WORK INSTRUCTIONS
Go through the entries one line at a time, and gather every line that has the word "none".

DATA TO EXAMINE

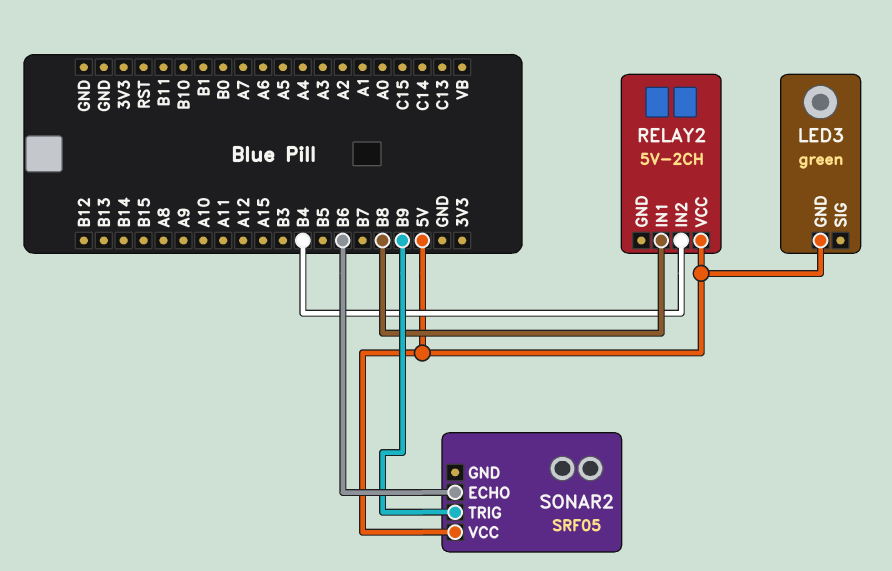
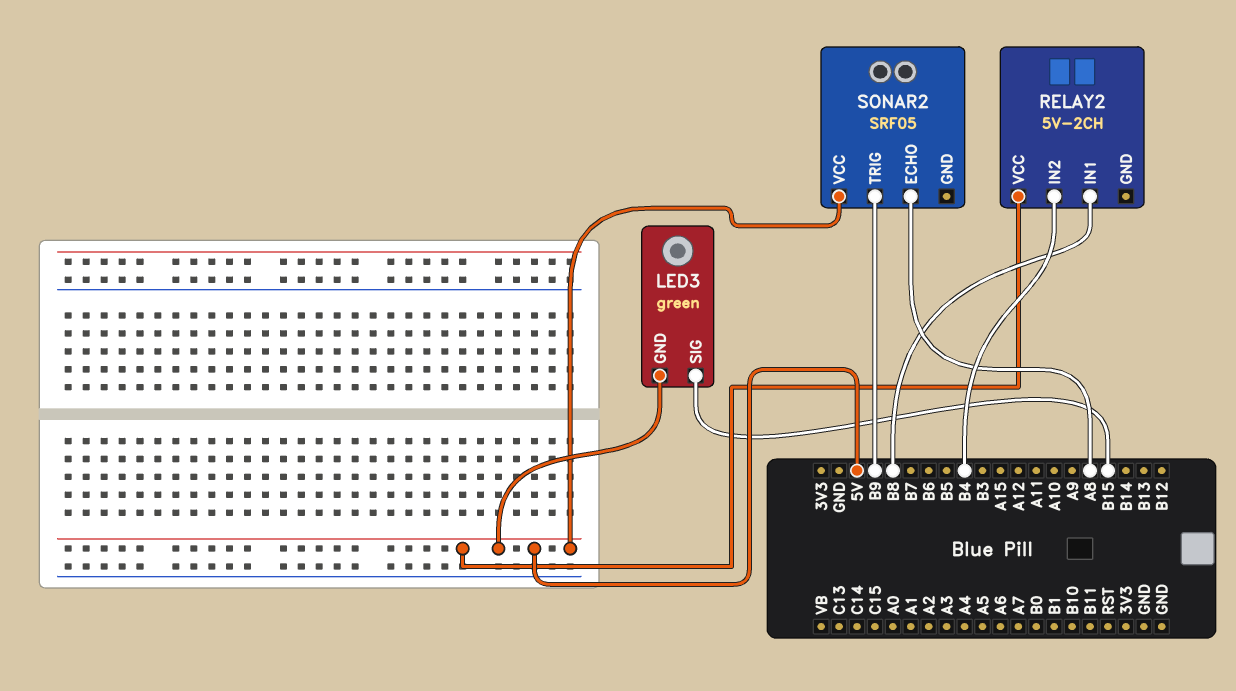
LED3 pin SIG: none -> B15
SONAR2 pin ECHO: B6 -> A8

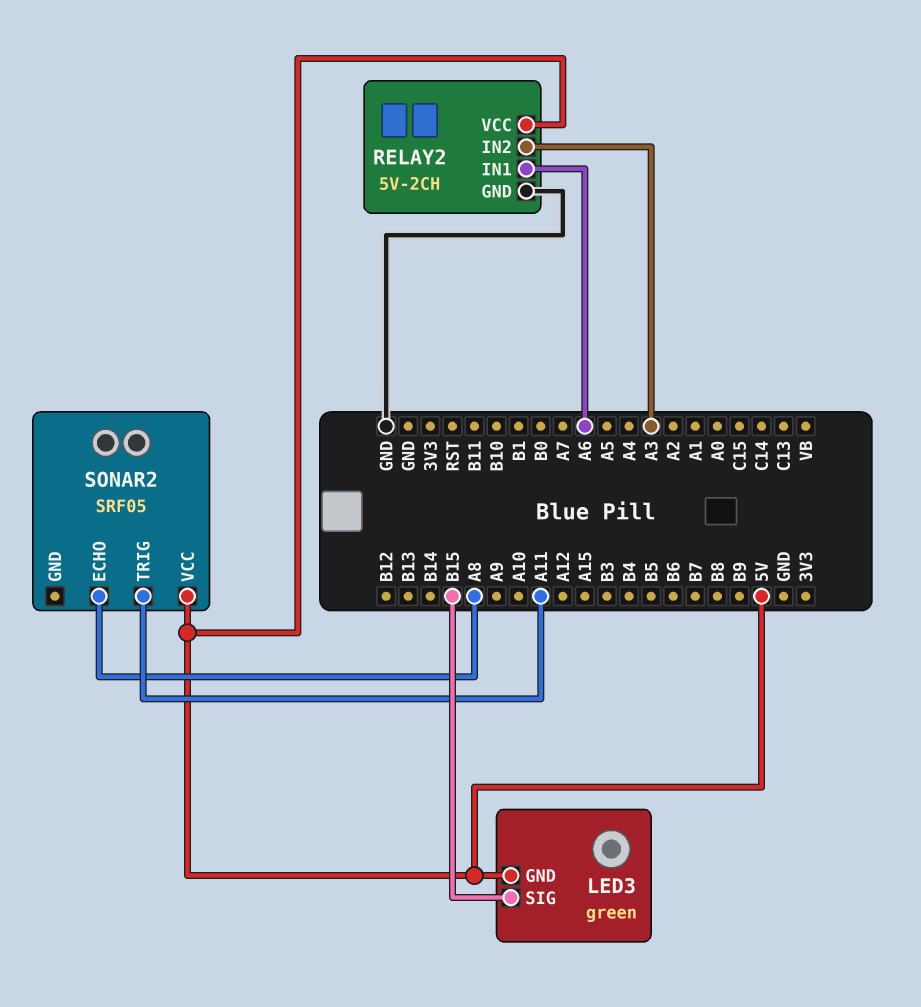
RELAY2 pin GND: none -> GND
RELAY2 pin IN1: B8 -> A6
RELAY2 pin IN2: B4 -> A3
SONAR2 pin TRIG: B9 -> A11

* * *

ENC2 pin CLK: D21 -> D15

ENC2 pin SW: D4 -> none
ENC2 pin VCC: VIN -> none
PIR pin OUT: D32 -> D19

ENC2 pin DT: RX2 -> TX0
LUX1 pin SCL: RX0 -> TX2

WRITTEN ANSWER
LED3 pin SIG: none -> B15
RELAY2 pin GND: none -> GND
ENC2 pin SW: D4 -> none
ENC2 pin VCC: VIN -> none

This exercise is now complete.